◆ Work required
For this task, output every entry below exactly and omit the pictures.

+++ Excerpted data +++

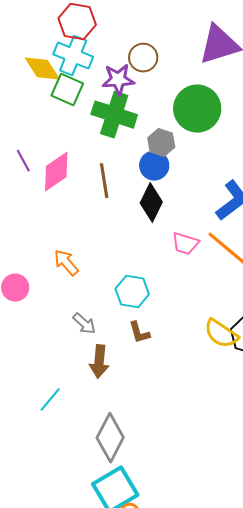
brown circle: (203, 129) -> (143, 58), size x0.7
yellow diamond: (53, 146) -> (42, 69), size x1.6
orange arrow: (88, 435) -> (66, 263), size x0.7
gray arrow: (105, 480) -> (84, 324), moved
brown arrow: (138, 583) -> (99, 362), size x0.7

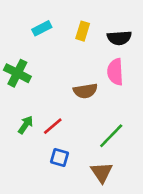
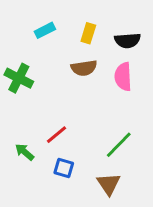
brown semicircle: (85, 91) -> (84, 68), moved
green arrow: (26, 125) -> (25, 152), moved, turned -84

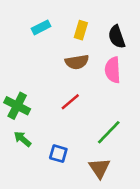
black semicircle: (127, 40) -> (117, 37), turned 75
green cross: (19, 78) -> (17, 106), moved
red line: (56, 135) -> (70, 102), moved

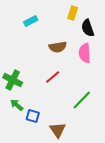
yellow rectangle: (81, 30) -> (73, 13), moved
blue square: (58, 154) -> (33, 116), moved
brown triangle: (99, 168) -> (58, 130), moved

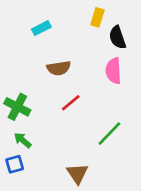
brown semicircle: (58, 47) -> (59, 68), moved
blue square: (33, 116) -> (15, 164), moved, turned -32

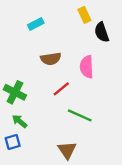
yellow rectangle: (97, 17) -> (84, 15), turned -42
pink semicircle: (113, 71) -> (87, 67), moved
green line: (109, 134) -> (80, 115), moved, turned 70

+++

◆ Response area
brown circle: (203, 129) -> (143, 58), size x0.7
yellow diamond: (53, 146) -> (42, 69), size x1.6
orange arrow: (88, 435) -> (66, 263), size x0.7
gray arrow: (105, 480) -> (84, 324), moved
brown arrow: (138, 583) -> (99, 362), size x0.7

brown semicircle: (85, 91) -> (84, 68), moved
green arrow: (26, 125) -> (25, 152), moved, turned -84

black semicircle: (127, 40) -> (117, 37), turned 75
green cross: (19, 78) -> (17, 106), moved
red line: (56, 135) -> (70, 102), moved

yellow rectangle: (81, 30) -> (73, 13), moved
blue square: (58, 154) -> (33, 116), moved
brown triangle: (99, 168) -> (58, 130), moved

brown semicircle: (58, 47) -> (59, 68), moved
blue square: (33, 116) -> (15, 164), moved, turned -32

yellow rectangle: (97, 17) -> (84, 15), turned -42
pink semicircle: (113, 71) -> (87, 67), moved
green line: (109, 134) -> (80, 115), moved, turned 70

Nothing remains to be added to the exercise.